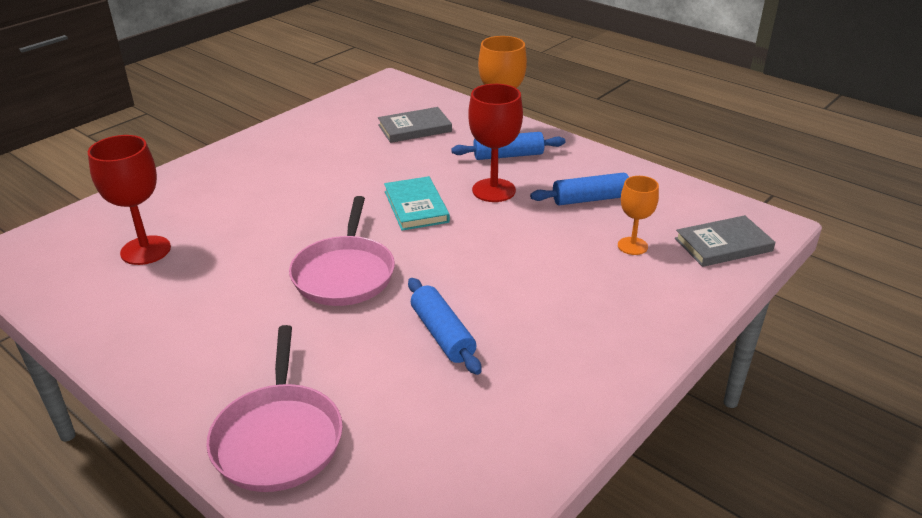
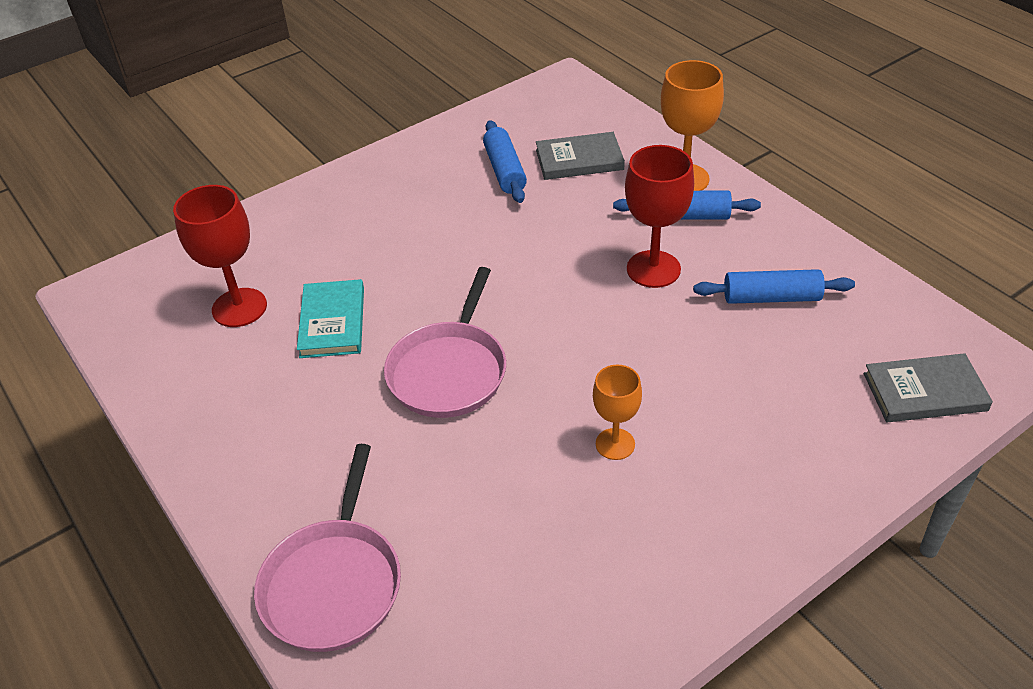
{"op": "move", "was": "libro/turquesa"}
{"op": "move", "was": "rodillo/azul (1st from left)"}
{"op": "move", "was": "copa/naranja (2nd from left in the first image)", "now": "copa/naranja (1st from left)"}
————————
Description of the task |
Repeat the material exactly. Skip the images.

Answer for this exercise |
{"op": "move", "was": "libro/turquesa"}
{"op": "move", "was": "rodillo/azul (1st from left)"}
{"op": "move", "was": "copa/naranja (2nd from left in the first image)", "now": "copa/naranja (1st from left)"}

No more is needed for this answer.